* [WHAT TO PRODUCE]:
Filter the data below for the string "notebook" and copy each matching line.
═════ SUPPLIED DATA
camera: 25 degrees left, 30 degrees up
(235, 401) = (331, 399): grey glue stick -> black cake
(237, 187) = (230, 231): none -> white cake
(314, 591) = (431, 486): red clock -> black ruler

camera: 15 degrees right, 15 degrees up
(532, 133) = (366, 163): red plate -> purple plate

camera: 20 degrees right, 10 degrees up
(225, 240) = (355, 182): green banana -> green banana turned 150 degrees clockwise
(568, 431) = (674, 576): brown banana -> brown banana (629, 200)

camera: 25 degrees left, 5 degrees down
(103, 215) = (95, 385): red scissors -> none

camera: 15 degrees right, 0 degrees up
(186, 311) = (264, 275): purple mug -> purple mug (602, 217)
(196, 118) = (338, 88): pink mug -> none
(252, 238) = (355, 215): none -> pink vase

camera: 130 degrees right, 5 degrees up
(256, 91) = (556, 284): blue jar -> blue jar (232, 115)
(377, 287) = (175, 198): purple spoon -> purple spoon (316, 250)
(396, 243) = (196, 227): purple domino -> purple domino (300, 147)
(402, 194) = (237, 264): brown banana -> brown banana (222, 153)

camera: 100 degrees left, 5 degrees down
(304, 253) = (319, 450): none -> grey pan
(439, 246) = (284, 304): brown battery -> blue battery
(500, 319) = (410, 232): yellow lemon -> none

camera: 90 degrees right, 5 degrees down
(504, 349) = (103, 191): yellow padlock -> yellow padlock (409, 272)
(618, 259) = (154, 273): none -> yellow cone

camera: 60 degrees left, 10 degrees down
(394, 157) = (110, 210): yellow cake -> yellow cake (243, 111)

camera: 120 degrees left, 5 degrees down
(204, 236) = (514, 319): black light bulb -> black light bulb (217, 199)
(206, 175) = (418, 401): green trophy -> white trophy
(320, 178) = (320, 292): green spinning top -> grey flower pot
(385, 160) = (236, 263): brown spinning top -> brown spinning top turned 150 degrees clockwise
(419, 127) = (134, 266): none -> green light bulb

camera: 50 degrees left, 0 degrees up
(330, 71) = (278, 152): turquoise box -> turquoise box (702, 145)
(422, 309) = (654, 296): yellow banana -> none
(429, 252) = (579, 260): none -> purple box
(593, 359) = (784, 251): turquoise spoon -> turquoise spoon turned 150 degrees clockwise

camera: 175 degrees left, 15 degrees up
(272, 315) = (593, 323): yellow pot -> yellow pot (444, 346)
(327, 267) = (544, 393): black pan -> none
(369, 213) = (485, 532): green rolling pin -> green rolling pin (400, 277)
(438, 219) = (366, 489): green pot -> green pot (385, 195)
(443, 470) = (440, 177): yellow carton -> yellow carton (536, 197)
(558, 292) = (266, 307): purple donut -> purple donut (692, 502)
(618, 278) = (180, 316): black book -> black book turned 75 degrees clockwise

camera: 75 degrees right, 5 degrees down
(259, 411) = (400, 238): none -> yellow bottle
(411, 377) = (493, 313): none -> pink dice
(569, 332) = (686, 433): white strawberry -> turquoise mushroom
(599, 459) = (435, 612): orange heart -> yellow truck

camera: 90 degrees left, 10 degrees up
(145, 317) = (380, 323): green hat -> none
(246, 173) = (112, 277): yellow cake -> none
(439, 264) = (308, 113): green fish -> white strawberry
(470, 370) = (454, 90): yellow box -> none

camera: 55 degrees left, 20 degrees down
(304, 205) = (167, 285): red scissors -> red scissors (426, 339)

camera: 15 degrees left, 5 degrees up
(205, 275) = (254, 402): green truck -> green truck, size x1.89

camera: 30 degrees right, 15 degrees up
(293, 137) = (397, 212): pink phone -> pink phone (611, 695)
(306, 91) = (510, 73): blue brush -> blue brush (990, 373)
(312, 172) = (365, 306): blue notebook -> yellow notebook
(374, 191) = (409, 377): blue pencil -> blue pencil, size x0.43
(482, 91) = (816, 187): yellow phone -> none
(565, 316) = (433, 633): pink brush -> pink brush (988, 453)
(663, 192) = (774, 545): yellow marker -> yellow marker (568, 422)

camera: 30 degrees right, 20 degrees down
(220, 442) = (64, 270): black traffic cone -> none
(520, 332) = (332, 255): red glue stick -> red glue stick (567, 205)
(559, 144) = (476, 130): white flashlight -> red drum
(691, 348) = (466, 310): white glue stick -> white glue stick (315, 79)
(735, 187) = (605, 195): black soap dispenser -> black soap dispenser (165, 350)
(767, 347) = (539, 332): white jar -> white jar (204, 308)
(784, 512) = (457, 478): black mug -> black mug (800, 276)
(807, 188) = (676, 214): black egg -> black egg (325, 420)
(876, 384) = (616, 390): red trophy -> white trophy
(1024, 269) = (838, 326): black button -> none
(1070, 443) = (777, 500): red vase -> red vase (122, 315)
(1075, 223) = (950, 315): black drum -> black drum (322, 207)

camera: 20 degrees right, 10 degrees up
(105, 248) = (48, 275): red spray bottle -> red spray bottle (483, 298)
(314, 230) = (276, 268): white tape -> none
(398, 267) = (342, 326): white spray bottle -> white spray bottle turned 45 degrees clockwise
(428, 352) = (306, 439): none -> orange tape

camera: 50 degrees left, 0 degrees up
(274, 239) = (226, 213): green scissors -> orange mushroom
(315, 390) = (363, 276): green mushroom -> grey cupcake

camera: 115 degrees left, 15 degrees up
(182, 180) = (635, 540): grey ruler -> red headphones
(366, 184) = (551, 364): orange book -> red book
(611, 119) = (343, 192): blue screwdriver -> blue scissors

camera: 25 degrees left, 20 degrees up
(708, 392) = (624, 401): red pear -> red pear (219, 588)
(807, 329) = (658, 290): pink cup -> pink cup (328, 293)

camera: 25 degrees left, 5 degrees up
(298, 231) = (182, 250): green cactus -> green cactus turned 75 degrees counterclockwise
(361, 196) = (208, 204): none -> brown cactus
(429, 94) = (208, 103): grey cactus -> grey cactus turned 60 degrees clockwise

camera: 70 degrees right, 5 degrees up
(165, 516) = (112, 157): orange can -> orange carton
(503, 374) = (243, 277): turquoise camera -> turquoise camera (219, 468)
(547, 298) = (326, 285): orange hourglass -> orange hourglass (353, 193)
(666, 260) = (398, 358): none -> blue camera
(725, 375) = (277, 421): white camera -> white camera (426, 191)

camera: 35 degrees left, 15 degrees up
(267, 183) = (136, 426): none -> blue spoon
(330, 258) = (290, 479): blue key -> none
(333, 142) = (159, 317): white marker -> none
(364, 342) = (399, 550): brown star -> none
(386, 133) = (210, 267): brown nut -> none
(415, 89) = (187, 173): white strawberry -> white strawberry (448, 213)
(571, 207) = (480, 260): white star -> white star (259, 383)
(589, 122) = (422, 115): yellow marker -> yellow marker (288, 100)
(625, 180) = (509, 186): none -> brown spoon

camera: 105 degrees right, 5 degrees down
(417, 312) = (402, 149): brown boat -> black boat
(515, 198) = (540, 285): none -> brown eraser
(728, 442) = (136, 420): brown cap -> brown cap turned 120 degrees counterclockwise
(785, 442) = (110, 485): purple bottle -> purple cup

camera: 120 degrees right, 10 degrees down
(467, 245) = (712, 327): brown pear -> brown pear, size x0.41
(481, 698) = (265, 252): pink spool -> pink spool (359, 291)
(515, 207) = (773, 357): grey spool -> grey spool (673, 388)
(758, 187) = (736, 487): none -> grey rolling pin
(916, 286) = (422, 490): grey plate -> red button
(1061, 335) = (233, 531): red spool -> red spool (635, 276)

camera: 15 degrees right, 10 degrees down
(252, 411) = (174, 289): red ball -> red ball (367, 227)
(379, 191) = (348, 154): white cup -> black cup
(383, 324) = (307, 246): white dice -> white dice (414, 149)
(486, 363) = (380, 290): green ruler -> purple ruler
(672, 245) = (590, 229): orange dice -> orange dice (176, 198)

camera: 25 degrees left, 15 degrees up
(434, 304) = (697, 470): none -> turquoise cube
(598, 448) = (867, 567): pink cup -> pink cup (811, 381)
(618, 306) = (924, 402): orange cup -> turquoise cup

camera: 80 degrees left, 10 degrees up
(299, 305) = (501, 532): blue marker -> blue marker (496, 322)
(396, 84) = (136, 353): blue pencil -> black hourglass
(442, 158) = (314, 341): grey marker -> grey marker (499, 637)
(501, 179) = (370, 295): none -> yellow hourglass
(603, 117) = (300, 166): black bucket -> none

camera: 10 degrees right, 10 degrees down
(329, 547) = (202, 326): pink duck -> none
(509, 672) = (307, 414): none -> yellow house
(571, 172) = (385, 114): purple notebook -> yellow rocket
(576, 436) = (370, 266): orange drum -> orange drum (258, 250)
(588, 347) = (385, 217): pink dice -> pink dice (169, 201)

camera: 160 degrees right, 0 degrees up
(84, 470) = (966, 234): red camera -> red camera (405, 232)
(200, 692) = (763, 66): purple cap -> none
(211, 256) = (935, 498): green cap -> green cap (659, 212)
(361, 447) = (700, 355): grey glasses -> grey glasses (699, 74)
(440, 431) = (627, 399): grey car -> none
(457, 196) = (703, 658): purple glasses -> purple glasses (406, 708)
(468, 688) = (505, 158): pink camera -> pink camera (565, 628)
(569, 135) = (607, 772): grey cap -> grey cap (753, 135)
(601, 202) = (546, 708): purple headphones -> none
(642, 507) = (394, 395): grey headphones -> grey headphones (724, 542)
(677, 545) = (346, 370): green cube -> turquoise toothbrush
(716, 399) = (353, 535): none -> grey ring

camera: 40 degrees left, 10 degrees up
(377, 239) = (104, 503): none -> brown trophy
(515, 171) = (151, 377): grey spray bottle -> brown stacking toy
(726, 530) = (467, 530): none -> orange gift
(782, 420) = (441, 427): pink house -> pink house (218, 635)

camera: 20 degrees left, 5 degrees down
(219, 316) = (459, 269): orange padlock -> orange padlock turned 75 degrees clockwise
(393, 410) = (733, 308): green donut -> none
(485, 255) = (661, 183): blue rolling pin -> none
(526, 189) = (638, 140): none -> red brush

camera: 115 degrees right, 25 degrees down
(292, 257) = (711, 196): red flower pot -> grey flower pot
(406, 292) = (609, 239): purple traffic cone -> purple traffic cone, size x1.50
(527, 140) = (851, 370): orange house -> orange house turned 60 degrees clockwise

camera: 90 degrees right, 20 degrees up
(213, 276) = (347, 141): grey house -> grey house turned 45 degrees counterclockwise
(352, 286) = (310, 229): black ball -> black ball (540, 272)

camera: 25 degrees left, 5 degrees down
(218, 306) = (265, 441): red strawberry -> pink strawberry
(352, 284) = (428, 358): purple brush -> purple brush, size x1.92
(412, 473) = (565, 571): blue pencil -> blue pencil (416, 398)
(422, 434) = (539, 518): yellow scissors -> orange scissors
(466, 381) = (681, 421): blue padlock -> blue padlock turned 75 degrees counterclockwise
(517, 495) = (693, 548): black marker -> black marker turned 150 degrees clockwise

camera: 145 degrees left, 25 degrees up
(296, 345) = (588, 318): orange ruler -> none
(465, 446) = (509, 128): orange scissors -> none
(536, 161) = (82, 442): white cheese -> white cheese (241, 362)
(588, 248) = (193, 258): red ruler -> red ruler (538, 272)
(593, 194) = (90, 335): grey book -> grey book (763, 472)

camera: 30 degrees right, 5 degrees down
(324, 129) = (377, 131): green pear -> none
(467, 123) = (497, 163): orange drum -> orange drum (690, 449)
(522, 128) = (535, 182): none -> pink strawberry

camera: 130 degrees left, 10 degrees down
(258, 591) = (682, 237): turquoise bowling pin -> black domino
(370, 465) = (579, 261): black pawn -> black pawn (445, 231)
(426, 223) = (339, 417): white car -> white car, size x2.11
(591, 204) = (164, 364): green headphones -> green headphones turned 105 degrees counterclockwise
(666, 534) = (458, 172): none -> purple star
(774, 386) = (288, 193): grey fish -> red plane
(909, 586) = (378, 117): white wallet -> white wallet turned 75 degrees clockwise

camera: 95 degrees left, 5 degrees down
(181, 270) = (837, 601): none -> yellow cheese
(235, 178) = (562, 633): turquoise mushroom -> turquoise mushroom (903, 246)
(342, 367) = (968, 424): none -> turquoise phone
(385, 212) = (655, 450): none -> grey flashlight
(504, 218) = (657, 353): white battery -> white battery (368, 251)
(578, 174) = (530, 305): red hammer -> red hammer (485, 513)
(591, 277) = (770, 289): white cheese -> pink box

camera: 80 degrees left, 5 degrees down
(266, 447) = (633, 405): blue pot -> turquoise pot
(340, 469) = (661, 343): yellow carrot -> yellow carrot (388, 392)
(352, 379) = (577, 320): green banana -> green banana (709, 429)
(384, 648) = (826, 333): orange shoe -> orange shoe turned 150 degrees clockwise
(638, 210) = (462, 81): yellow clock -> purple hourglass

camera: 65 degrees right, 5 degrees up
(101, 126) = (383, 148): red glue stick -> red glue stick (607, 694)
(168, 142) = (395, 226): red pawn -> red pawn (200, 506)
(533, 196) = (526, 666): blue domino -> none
══════════
* [COMPLETED TASK]:
(312, 172) = (365, 306): blue notebook -> yellow notebook
(571, 172) = (385, 114): purple notebook -> yellow rocket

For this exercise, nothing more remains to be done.